GIVEN INFORMATION Start Marker

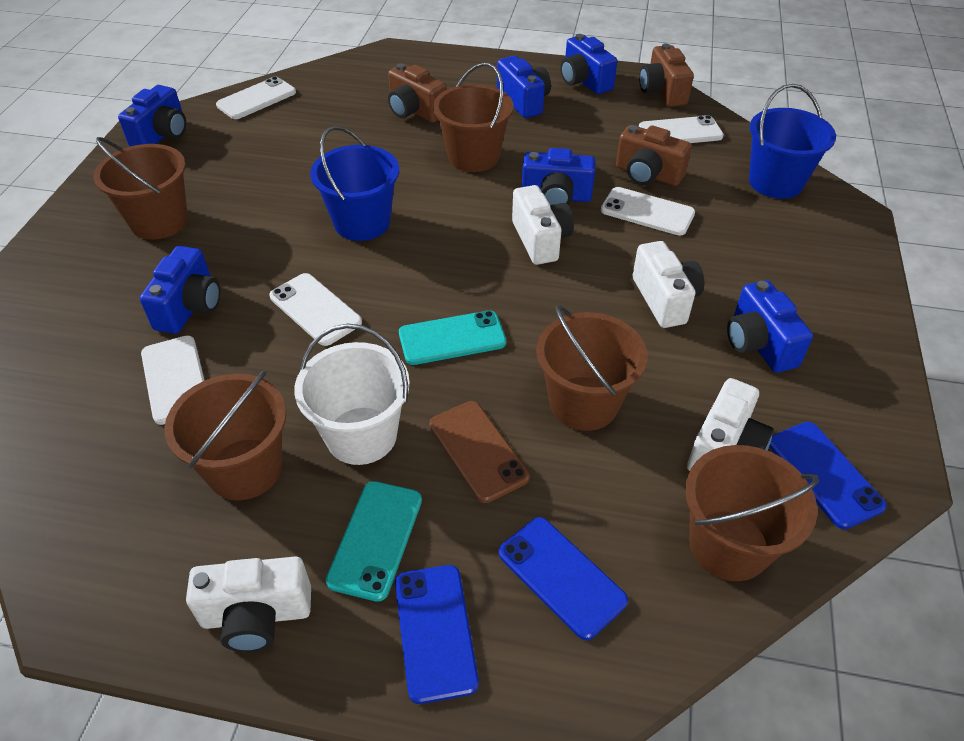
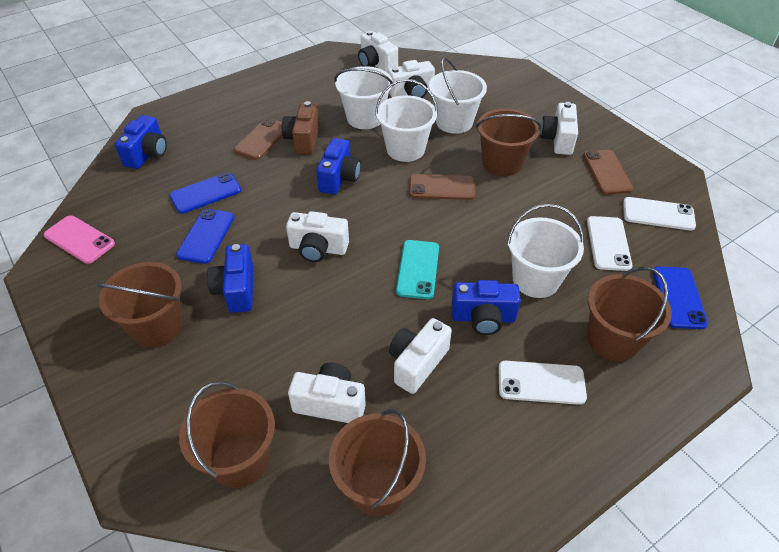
blue bucket: 2 -> 0
blue camera: 6 -> 4
brown camera: 3 -> 1
brown phone: 1 -> 3
pink phone: 0 -> 1
turquoise phone: 2 -> 1
white bucket: 1 -> 4
white camera: 4 -> 6
white phone: 5 -> 3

GIVEN INFORMATION End Marker

_WHAT THIS TASK INVOLVES_
Copy out every line above without change, dropping the pictures.

_FINISHED EXERCISE_
blue bucket: 2 -> 0
blue camera: 6 -> 4
brown camera: 3 -> 1
brown phone: 1 -> 3
pink phone: 0 -> 1
turquoise phone: 2 -> 1
white bucket: 1 -> 4
white camera: 4 -> 6
white phone: 5 -> 3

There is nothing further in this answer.